DIRECTIVE - Render the lines from the very first one through the line containing "1: (337, 123)", both included, as a numbered list with blank lines omitted.

[Data records]
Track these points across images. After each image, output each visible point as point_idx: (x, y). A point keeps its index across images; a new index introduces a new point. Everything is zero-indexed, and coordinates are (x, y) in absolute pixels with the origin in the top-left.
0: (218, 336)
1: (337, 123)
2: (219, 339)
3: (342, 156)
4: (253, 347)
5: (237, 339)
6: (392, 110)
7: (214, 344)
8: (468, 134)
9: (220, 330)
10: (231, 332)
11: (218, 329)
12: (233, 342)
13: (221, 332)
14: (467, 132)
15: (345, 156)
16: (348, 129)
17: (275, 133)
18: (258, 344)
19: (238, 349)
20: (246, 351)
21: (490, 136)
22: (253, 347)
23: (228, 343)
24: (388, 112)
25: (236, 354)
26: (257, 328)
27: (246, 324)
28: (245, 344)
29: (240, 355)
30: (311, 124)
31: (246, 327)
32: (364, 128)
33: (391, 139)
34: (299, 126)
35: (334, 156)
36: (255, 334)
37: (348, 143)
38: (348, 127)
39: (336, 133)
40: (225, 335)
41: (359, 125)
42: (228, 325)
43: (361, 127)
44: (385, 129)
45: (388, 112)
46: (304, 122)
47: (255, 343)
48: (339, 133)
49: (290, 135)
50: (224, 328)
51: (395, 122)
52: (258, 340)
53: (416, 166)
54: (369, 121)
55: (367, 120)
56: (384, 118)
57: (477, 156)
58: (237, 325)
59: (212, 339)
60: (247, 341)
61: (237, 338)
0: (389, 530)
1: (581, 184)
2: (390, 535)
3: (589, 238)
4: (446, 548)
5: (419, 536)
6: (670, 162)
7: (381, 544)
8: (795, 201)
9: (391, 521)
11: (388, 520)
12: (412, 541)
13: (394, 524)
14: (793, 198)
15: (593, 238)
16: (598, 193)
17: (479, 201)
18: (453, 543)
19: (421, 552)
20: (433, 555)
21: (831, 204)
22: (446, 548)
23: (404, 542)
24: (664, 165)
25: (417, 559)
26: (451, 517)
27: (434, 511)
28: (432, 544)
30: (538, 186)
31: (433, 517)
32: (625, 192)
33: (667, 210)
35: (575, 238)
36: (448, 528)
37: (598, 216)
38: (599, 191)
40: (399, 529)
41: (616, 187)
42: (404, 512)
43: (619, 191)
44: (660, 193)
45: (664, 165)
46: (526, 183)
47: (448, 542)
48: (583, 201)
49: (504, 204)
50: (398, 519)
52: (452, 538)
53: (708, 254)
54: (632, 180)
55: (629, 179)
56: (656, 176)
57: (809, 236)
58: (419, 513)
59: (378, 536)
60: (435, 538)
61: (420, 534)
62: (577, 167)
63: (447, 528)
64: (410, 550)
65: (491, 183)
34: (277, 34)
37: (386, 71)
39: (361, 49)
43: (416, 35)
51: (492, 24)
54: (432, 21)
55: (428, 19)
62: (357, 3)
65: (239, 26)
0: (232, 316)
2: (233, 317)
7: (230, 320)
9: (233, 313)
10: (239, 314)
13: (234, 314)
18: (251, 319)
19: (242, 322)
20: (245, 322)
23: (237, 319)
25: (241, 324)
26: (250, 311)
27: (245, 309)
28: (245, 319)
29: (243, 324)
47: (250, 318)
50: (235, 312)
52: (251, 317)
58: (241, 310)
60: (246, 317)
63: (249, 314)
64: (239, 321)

RESPONSE -
1. Track these points across images. After each image, output each visible point as point_idx: (x, y). A point keeps its index across images; a new index introduces a new point. Everything is zero-indexed, and coordinates are (x, y) in absolute pixels with the origin in the top-left.
2. 0: (218, 336)
3. 1: (337, 123)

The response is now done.